[Stored entries]
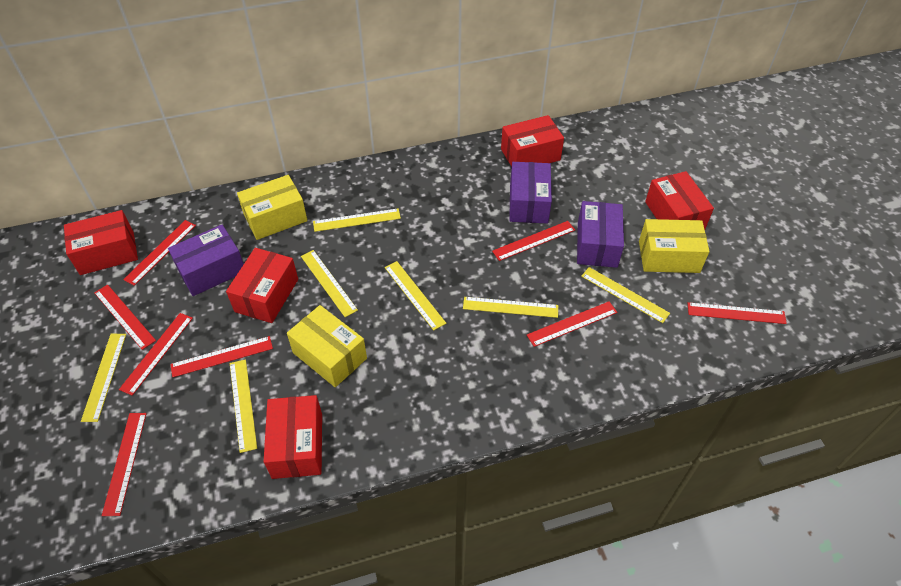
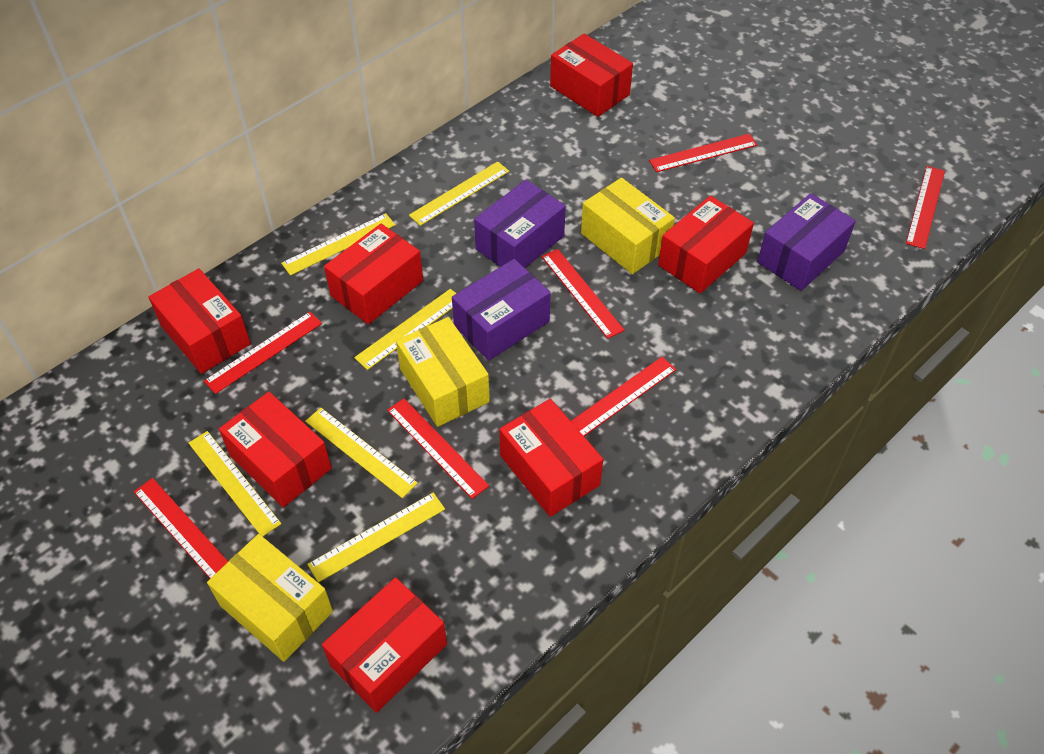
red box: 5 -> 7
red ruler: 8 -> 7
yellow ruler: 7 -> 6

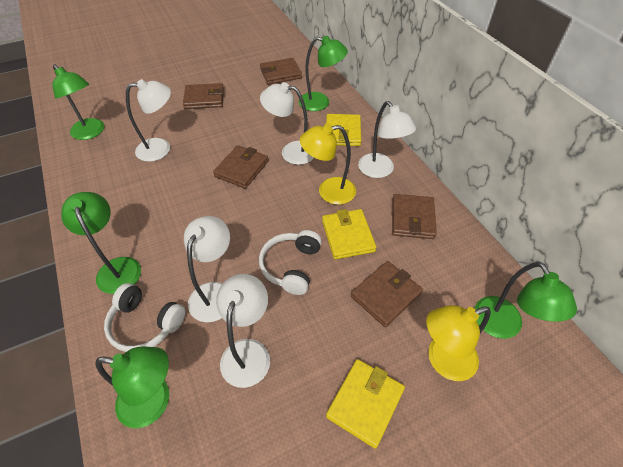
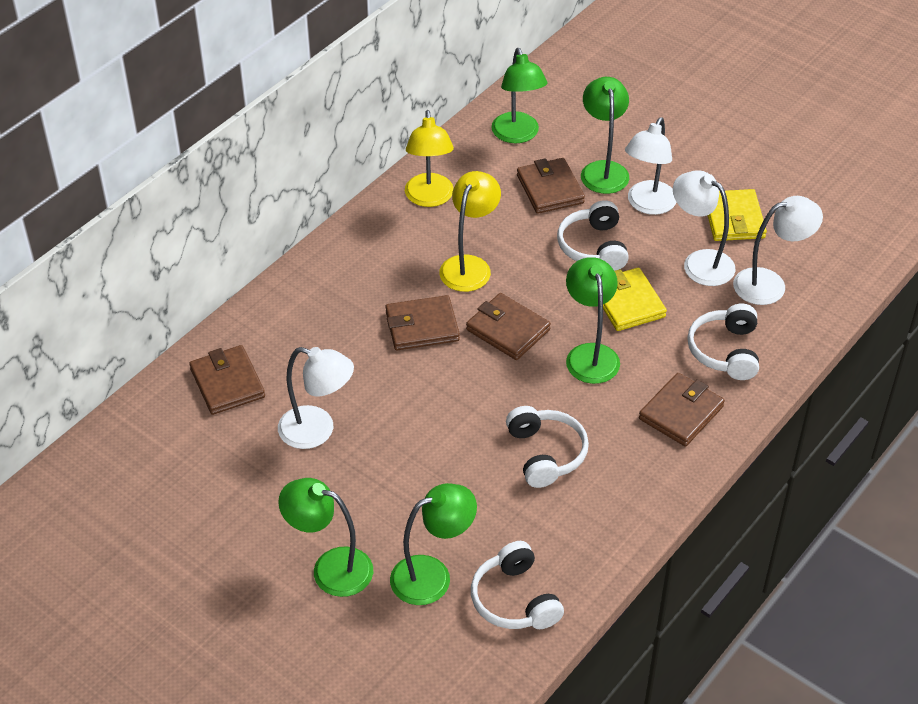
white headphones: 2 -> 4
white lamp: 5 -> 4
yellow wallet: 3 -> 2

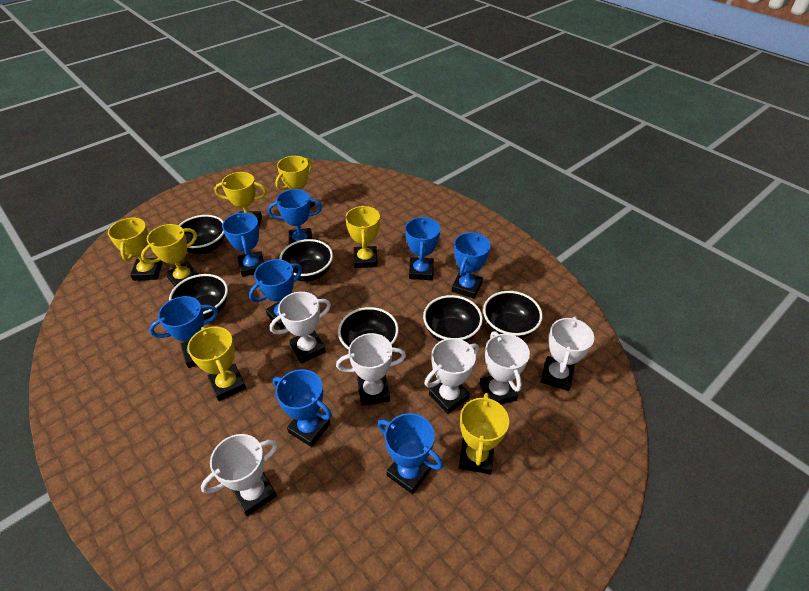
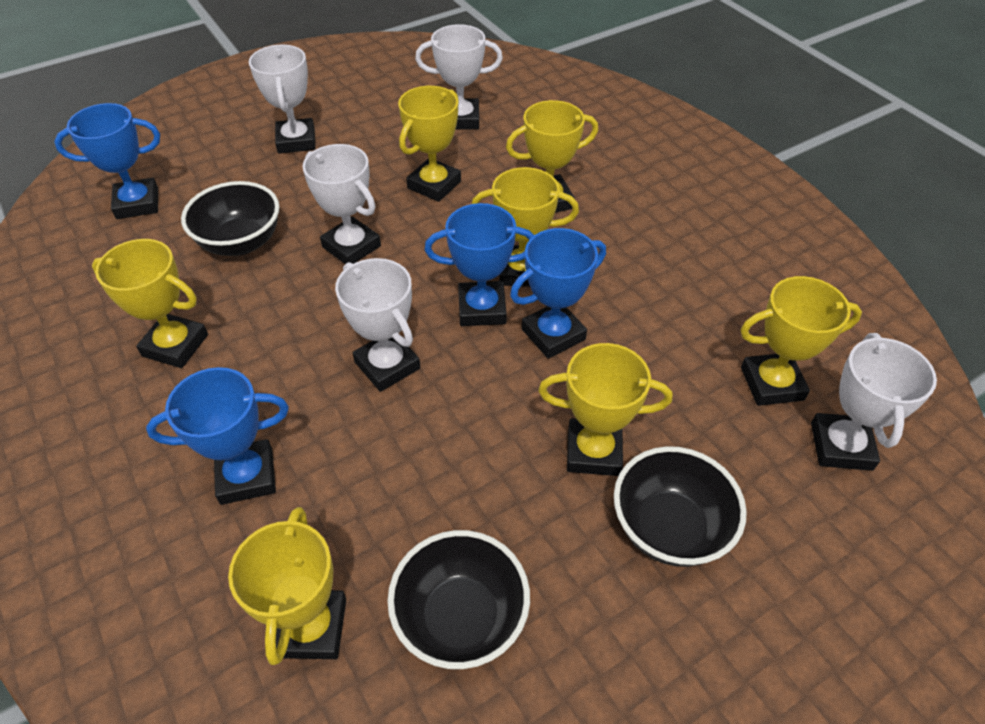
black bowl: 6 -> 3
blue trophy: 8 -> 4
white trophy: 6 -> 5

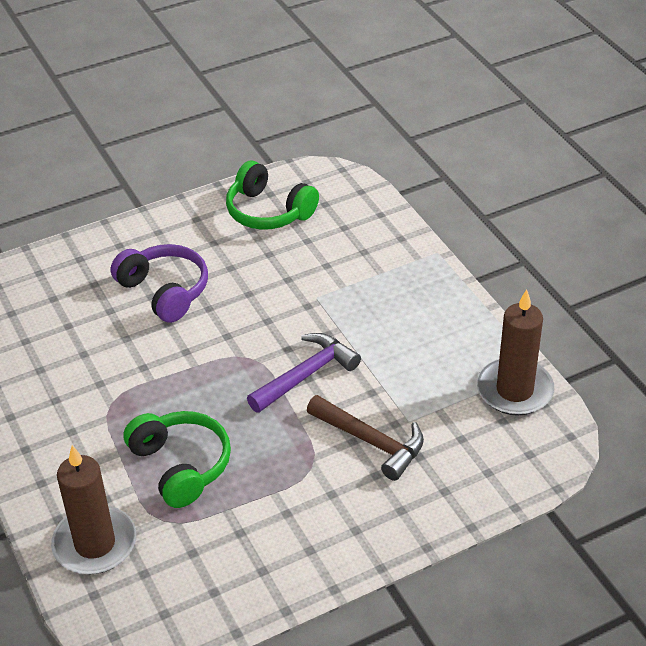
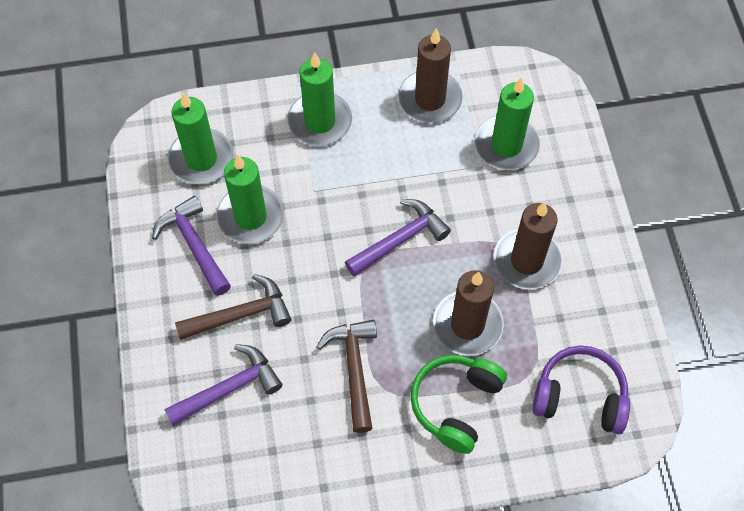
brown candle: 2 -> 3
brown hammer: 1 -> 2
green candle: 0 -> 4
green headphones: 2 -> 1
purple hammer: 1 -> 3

→ **WHAT THE TASK REQUIRES**:
What is needed is every line of the records that contains the word "white".

→ **RESPONSE**:
white headphones: 2 -> 4
white lamp: 5 -> 4
white trophy: 6 -> 5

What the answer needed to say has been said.